PROVIDED RECORDS:
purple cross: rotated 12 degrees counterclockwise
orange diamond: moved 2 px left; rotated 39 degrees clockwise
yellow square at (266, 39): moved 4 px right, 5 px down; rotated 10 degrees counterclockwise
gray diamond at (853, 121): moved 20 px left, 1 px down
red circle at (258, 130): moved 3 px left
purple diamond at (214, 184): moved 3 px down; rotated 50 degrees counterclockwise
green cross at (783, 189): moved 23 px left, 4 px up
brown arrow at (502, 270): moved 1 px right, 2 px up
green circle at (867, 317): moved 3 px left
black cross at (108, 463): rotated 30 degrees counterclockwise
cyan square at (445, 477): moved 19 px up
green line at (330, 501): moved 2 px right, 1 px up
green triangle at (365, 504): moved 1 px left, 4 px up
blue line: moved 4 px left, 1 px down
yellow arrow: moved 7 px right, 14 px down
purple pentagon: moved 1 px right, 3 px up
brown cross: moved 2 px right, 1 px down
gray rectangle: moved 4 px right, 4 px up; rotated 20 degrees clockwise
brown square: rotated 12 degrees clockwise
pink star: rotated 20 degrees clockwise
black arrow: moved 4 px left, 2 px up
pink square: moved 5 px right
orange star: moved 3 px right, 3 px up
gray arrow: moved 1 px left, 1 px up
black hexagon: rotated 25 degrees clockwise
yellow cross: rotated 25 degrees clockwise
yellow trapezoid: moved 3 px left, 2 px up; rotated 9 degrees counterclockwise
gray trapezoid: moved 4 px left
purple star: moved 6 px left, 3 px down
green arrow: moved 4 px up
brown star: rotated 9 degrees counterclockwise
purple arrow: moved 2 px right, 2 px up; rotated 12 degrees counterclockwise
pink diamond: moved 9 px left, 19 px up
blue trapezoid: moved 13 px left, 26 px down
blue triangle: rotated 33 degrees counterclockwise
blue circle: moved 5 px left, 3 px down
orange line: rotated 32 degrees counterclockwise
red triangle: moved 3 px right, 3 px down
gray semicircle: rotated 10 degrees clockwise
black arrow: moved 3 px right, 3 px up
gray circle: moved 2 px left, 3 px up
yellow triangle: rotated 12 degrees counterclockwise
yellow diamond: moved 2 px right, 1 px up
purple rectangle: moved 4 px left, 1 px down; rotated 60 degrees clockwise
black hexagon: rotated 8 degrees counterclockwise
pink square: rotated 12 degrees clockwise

YOUR OBJECTIVE:
Print again the material above, limited to the lines from the one holding "green circle at (867, 317): moved 3 px left" through the last, inclusive.

RESULT FOR THIS TASK:
green circle at (867, 317): moved 3 px left
black cross at (108, 463): rotated 30 degrees counterclockwise
cyan square at (445, 477): moved 19 px up
green line at (330, 501): moved 2 px right, 1 px up
green triangle at (365, 504): moved 1 px left, 4 px up
blue line: moved 4 px left, 1 px down
yellow arrow: moved 7 px right, 14 px down
purple pentagon: moved 1 px right, 3 px up
brown cross: moved 2 px right, 1 px down
gray rectangle: moved 4 px right, 4 px up; rotated 20 degrees clockwise
brown square: rotated 12 degrees clockwise
pink star: rotated 20 degrees clockwise
black arrow: moved 4 px left, 2 px up
pink square: moved 5 px right
orange star: moved 3 px right, 3 px up
gray arrow: moved 1 px left, 1 px up
black hexagon: rotated 25 degrees clockwise
yellow cross: rotated 25 degrees clockwise
yellow trapezoid: moved 3 px left, 2 px up; rotated 9 degrees counterclockwise
gray trapezoid: moved 4 px left
purple star: moved 6 px left, 3 px down
green arrow: moved 4 px up
brown star: rotated 9 degrees counterclockwise
purple arrow: moved 2 px right, 2 px up; rotated 12 degrees counterclockwise
pink diamond: moved 9 px left, 19 px up
blue trapezoid: moved 13 px left, 26 px down
blue triangle: rotated 33 degrees counterclockwise
blue circle: moved 5 px left, 3 px down
orange line: rotated 32 degrees counterclockwise
red triangle: moved 3 px right, 3 px down
gray semicircle: rotated 10 degrees clockwise
black arrow: moved 3 px right, 3 px up
gray circle: moved 2 px left, 3 px up
yellow triangle: rotated 12 degrees counterclockwise
yellow diamond: moved 2 px right, 1 px up
purple rectangle: moved 4 px left, 1 px down; rotated 60 degrees clockwise
black hexagon: rotated 8 degrees counterclockwise
pink square: rotated 12 degrees clockwise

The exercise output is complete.